### Exercise instructions
Below this line is the material. Write out only its lines from the one containing "camera: 90 degrees left, 5 degrees down" through the one containing "(343, 478) = (467, 267): pink", both kept, exactly.
──────── Data in this exercise
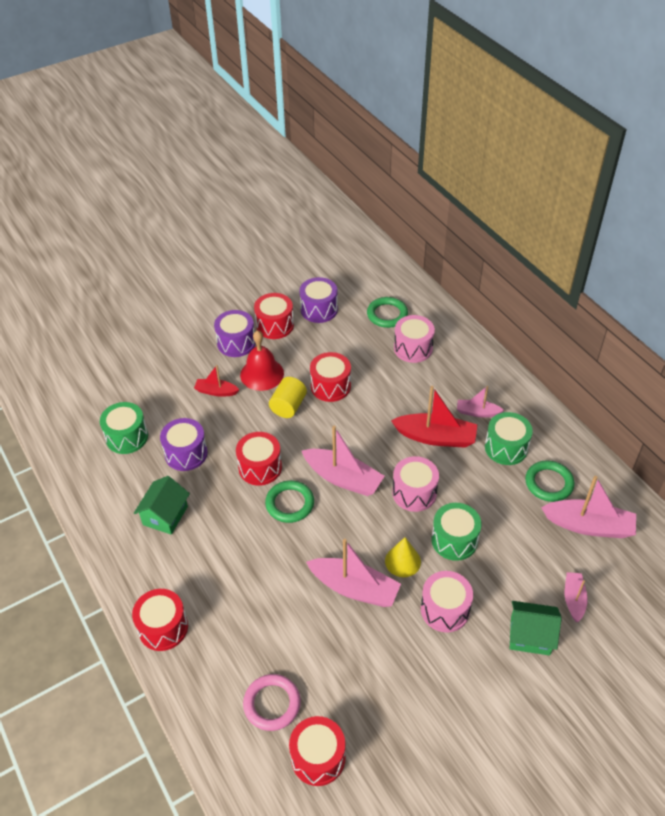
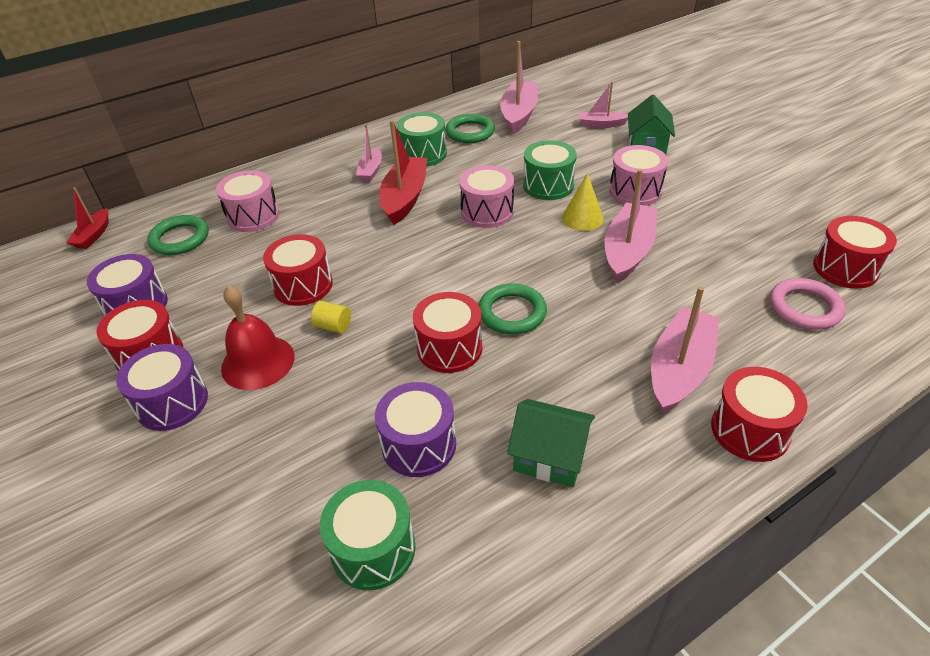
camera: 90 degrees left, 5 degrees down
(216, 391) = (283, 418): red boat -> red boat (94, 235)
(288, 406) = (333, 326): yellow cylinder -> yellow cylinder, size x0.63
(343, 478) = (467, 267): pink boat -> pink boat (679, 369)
────────────────
──────── Data in this exercise
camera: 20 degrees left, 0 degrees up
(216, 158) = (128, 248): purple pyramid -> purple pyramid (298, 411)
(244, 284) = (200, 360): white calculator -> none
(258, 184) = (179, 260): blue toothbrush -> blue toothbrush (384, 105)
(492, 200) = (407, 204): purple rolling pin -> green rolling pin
────────────────
──────── Data in this exercise
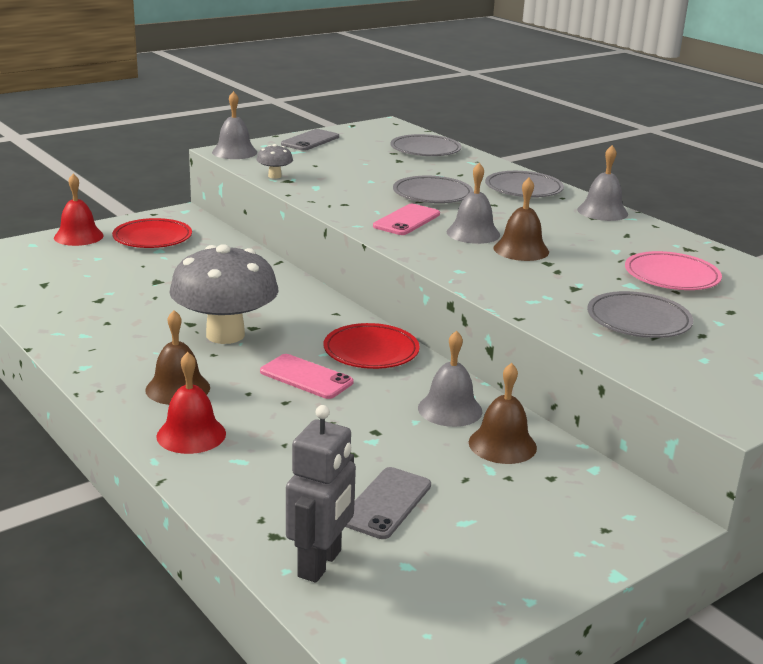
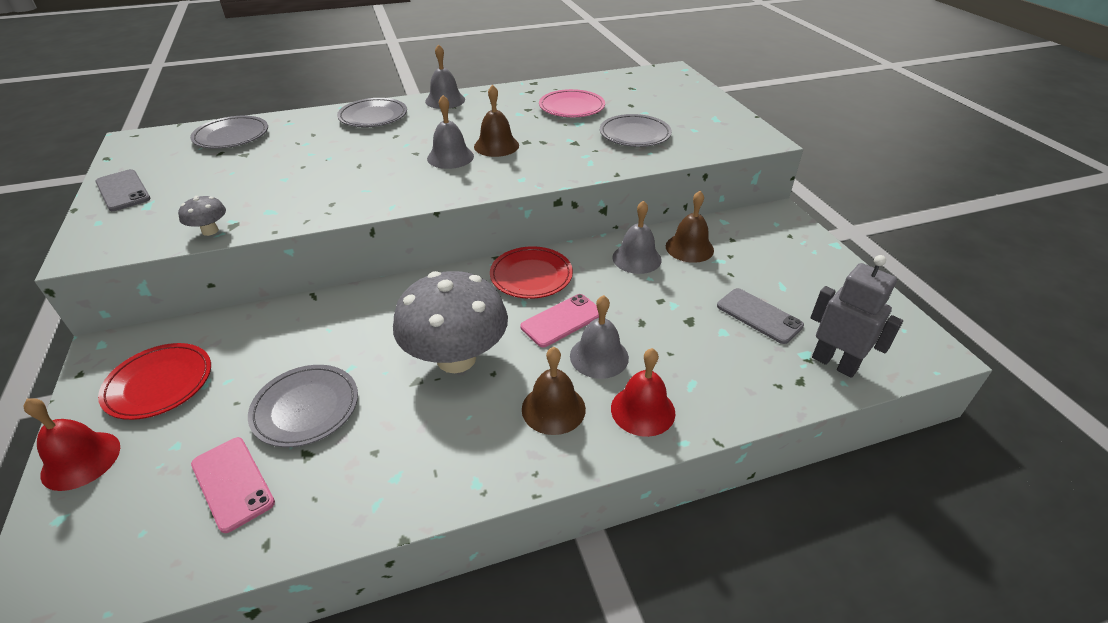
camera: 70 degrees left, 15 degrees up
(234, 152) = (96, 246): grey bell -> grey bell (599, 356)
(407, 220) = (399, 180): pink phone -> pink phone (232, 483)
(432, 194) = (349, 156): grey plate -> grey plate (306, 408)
────────────────
### Response to this exercise
camera: 90 degrees left, 5 degrees down
(216, 391) = (283, 418): red boat -> red boat (94, 235)
(288, 406) = (333, 326): yellow cylinder -> yellow cylinder, size x0.63
(343, 478) = (467, 267): pink boat -> pink boat (679, 369)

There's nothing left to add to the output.